**RECORDS FOR THIS EXERCISE:**
•••

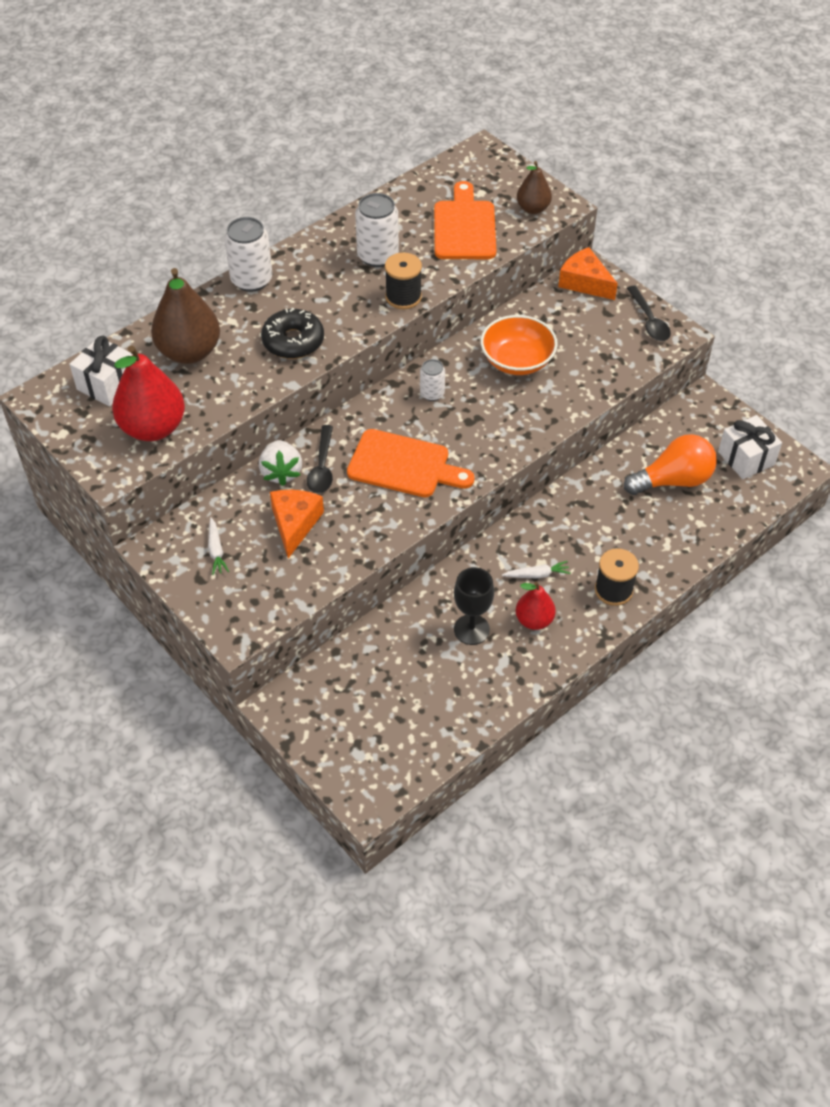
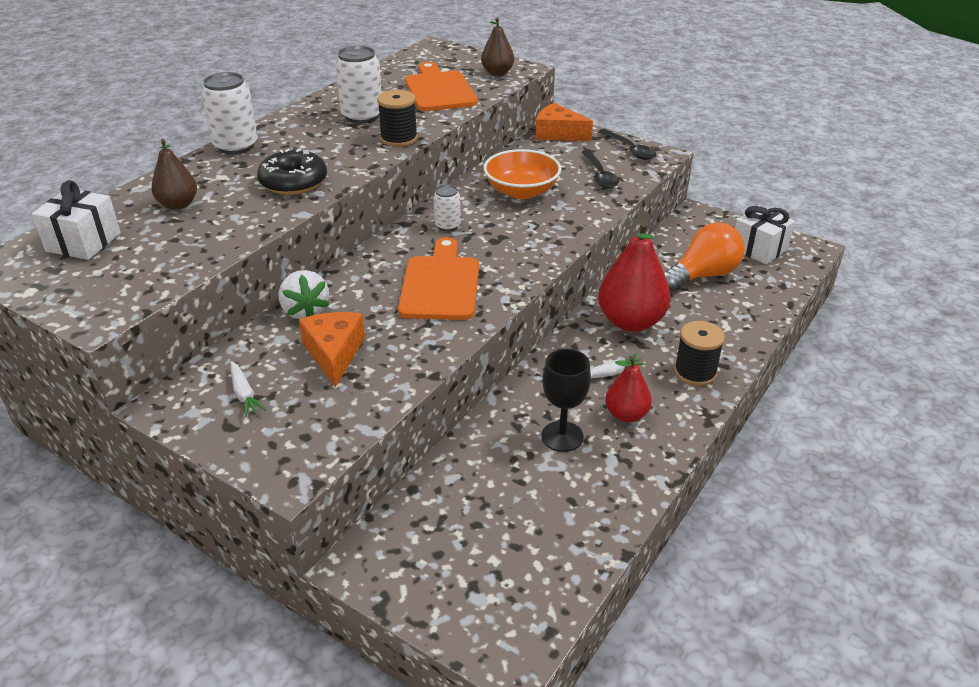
camera: 15 degrees left, 15 degrees down
(153, 428) = (145, 270): red pear -> red pear (631, 322)
(189, 352) = (178, 204): brown pear -> brown pear, size x0.57
(322, 467) = (350, 299): black spoon -> black spoon (599, 175)
(404, 465) = (440, 284): orange cutting board -> orange cutting board turned 90 degrees counterclockwise

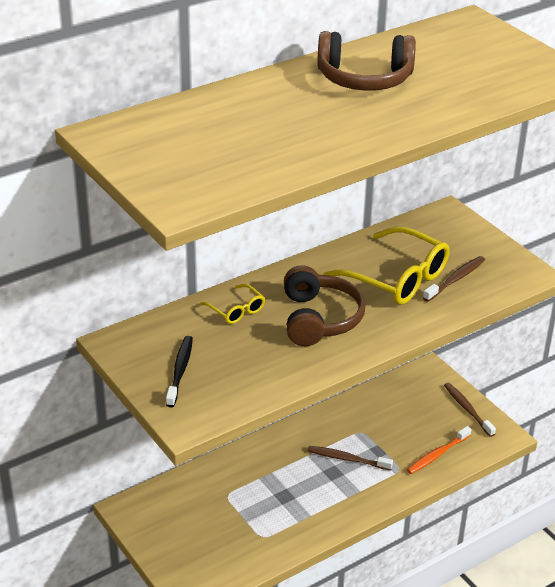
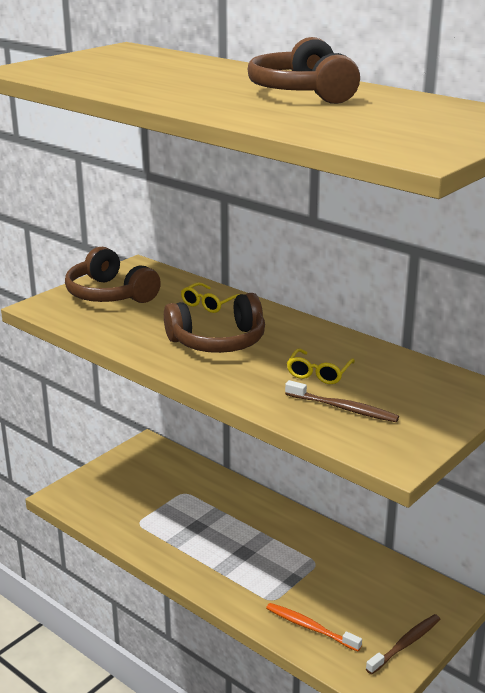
camera: 75 degrees right, 10 degrees down
(180, 371) = (109, 294): black toothbrush -> brown headphones
(347, 459) = (268, 559): brown toothbrush -> none
(396, 278) = (319, 373): yellow glasses -> yellow glasses, size x0.50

•••

**AIM OF THE TASK:** When a line in the records above contains the word "down", copy it.

**RESPONSE TO THE TASK:**
camera: 15 degrees left, 15 degrees down
camera: 75 degrees right, 10 degrees down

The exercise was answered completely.